**REQUIRED ACTION:**
Go through the listing below and output exactly the line with "camera: 85 degrees right, 5 degrees up", the line with "(486, 236) = (409, 249): turquoise", and each line between; omit the rest.

**RECORD EXTRACTS:**
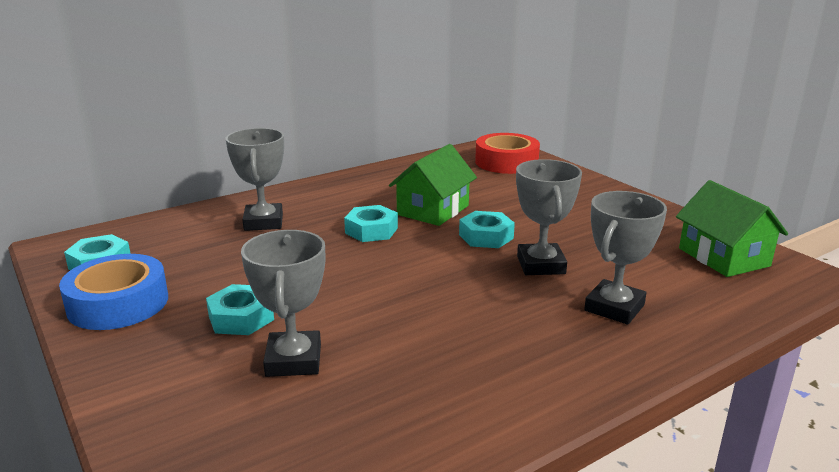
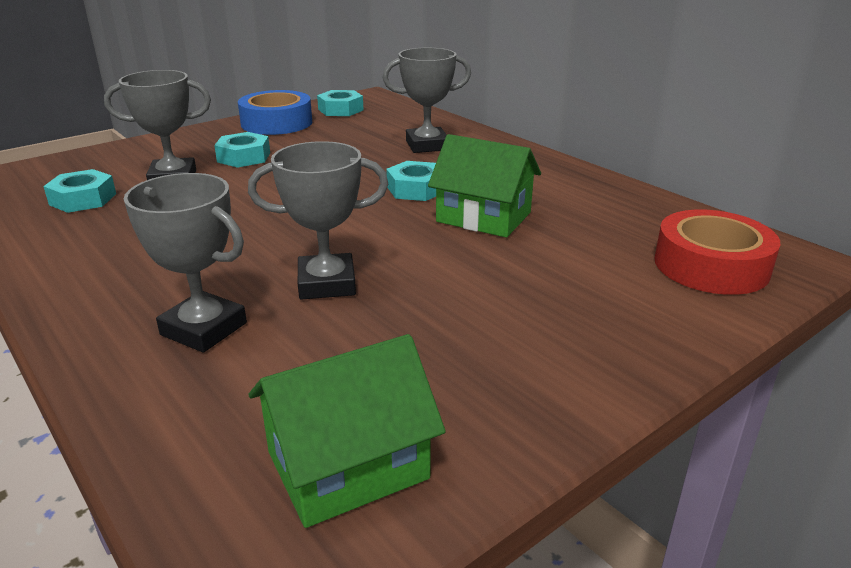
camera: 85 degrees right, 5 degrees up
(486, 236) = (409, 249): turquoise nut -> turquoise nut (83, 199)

---

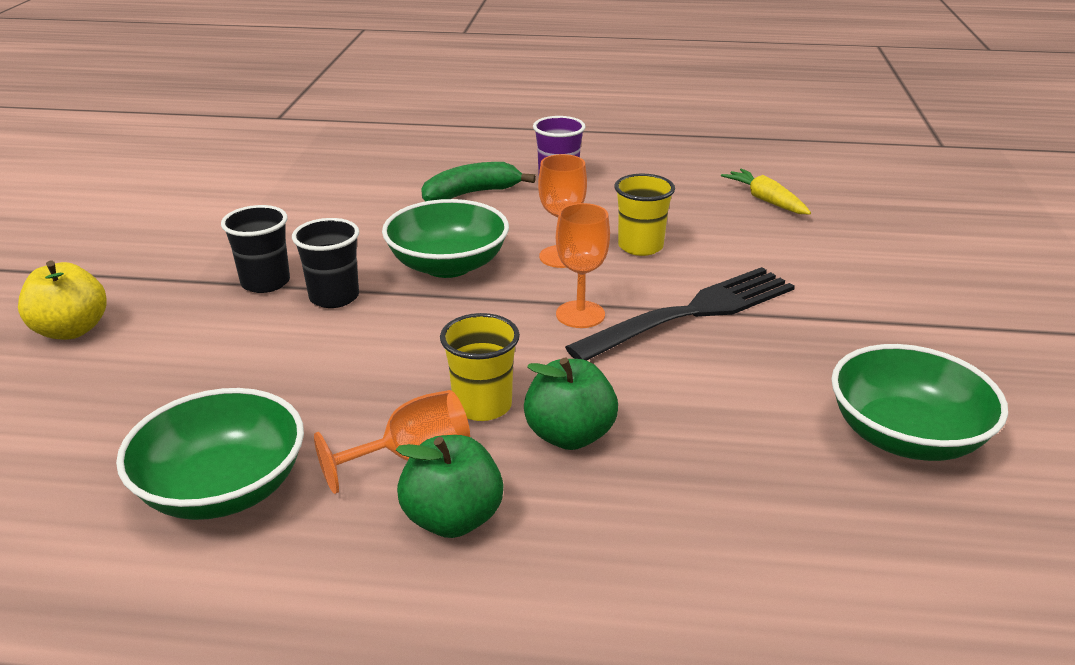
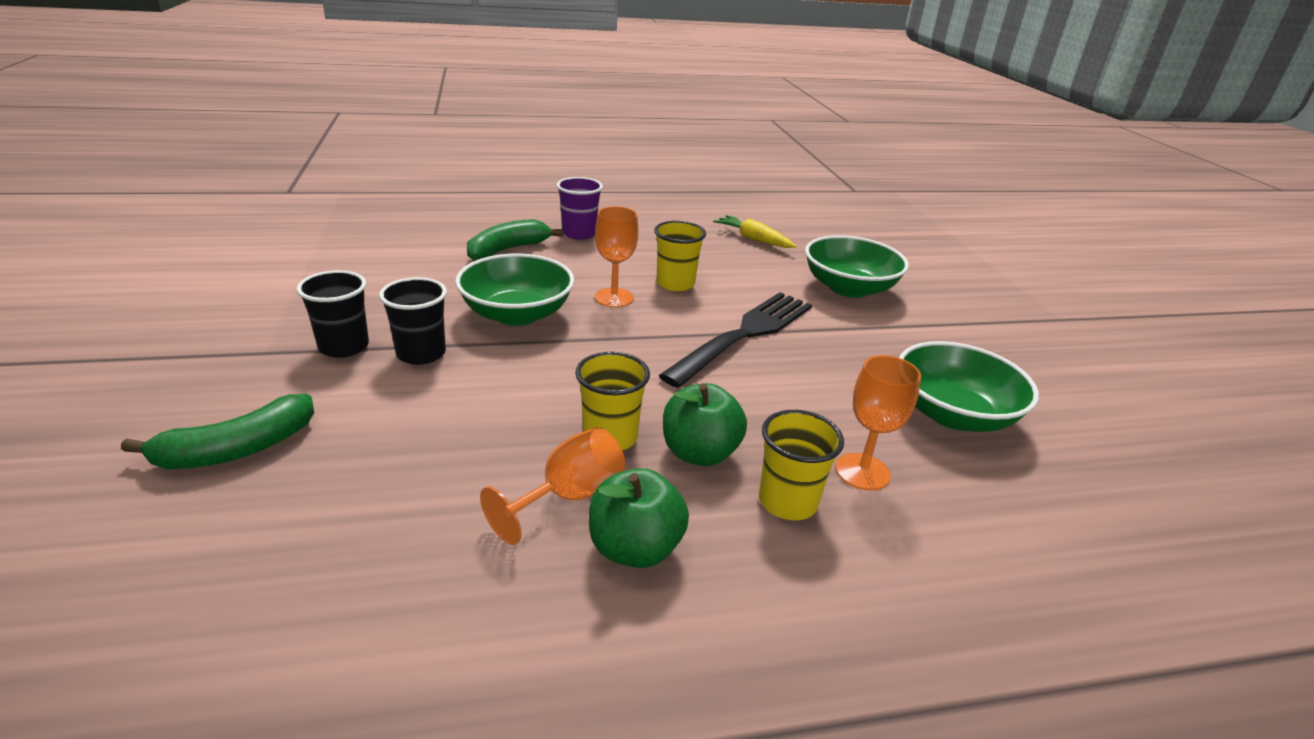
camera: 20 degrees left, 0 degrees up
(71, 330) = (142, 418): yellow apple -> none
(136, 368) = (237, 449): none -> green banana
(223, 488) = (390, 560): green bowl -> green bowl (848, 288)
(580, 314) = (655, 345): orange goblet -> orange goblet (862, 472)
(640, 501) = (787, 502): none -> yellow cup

**SOLUTION TO THIS TASK:**
camera: 85 degrees right, 5 degrees up
(486, 236) = (409, 249): turquoise nut -> turquoise nut (83, 199)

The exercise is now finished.